To do — Word for word, repeat every record.

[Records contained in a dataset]
::::::::

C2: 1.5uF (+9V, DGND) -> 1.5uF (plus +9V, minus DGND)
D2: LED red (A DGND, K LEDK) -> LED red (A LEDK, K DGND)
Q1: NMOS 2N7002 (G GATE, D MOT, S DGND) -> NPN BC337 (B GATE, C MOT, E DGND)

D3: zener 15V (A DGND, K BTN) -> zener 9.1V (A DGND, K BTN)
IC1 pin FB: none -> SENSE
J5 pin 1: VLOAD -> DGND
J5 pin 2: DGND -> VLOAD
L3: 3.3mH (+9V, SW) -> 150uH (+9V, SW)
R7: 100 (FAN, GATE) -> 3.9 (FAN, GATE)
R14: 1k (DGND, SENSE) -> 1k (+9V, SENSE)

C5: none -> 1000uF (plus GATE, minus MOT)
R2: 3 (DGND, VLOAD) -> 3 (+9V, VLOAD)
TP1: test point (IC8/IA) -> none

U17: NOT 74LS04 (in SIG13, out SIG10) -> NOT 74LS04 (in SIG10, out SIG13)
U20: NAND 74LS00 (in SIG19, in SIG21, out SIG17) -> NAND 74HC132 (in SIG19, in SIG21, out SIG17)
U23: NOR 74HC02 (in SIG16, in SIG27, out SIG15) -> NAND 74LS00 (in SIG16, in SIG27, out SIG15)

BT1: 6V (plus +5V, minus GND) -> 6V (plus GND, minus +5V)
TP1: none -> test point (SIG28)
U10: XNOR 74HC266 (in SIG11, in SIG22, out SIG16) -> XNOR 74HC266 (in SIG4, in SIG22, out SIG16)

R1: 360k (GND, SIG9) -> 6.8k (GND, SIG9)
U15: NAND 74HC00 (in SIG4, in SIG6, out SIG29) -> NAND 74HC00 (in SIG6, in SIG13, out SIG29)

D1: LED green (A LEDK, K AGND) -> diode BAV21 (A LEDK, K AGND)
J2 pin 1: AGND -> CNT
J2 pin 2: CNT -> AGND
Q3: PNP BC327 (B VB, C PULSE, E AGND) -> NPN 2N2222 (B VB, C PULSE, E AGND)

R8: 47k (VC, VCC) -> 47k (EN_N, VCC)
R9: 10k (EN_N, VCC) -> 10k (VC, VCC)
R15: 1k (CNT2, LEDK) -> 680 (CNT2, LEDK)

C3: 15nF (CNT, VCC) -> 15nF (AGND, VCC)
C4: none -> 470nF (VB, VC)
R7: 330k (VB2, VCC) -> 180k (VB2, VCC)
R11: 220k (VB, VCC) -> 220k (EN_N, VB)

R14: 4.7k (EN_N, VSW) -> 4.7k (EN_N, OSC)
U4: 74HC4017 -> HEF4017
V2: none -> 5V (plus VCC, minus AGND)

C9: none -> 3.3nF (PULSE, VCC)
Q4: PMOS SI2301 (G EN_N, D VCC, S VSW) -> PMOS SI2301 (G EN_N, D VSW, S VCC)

::::::::

Result of the exercise —
C2: 1.5uF (+9V, DGND) -> 1.5uF (plus +9V, minus DGND)
D2: LED red (A DGND, K LEDK) -> LED red (A LEDK, K DGND)
Q1: NMOS 2N7002 (G GATE, D MOT, S DGND) -> NPN BC337 (B GATE, C MOT, E DGND)

D3: zener 15V (A DGND, K BTN) -> zener 9.1V (A DGND, K BTN)
IC1 pin FB: none -> SENSE
J5 pin 1: VLOAD -> DGND
J5 pin 2: DGND -> VLOAD
L3: 3.3mH (+9V, SW) -> 150uH (+9V, SW)
R7: 100 (FAN, GATE) -> 3.9 (FAN, GATE)
R14: 1k (DGND, SENSE) -> 1k (+9V, SENSE)

C5: none -> 1000uF (plus GATE, minus MOT)
R2: 3 (DGND, VLOAD) -> 3 (+9V, VLOAD)
TP1: test point (IC8/IA) -> none

U17: NOT 74LS04 (in SIG13, out SIG10) -> NOT 74LS04 (in SIG10, out SIG13)
U20: NAND 74LS00 (in SIG19, in SIG21, out SIG17) -> NAND 74HC132 (in SIG19, in SIG21, out SIG17)
U23: NOR 74HC02 (in SIG16, in SIG27, out SIG15) -> NAND 74LS00 (in SIG16, in SIG27, out SIG15)

BT1: 6V (plus +5V, minus GND) -> 6V (plus GND, minus +5V)
TP1: none -> test point (SIG28)
U10: XNOR 74HC266 (in SIG11, in SIG22, out SIG16) -> XNOR 74HC266 (in SIG4, in SIG22, out SIG16)

R1: 360k (GND, SIG9) -> 6.8k (GND, SIG9)
U15: NAND 74HC00 (in SIG4, in SIG6, out SIG29) -> NAND 74HC00 (in SIG6, in SIG13, out SIG29)

D1: LED green (A LEDK, K AGND) -> diode BAV21 (A LEDK, K AGND)
J2 pin 1: AGND -> CNT
J2 pin 2: CNT -> AGND
Q3: PNP BC327 (B VB, C PULSE, E AGND) -> NPN 2N2222 (B VB, C PULSE, E AGND)

R8: 47k (VC, VCC) -> 47k (EN_N, VCC)
R9: 10k (EN_N, VCC) -> 10k (VC, VCC)
R15: 1k (CNT2, LEDK) -> 680 (CNT2, LEDK)

C3: 15nF (CNT, VCC) -> 15nF (AGND, VCC)
C4: none -> 470nF (VB, VC)
R7: 330k (VB2, VCC) -> 180k (VB2, VCC)
R11: 220k (VB, VCC) -> 220k (EN_N, VB)

R14: 4.7k (EN_N, VSW) -> 4.7k (EN_N, OSC)
U4: 74HC4017 -> HEF4017
V2: none -> 5V (plus VCC, minus AGND)

C9: none -> 3.3nF (PULSE, VCC)
Q4: PMOS SI2301 (G EN_N, D VCC, S VSW) -> PMOS SI2301 (G EN_N, D VSW, S VCC)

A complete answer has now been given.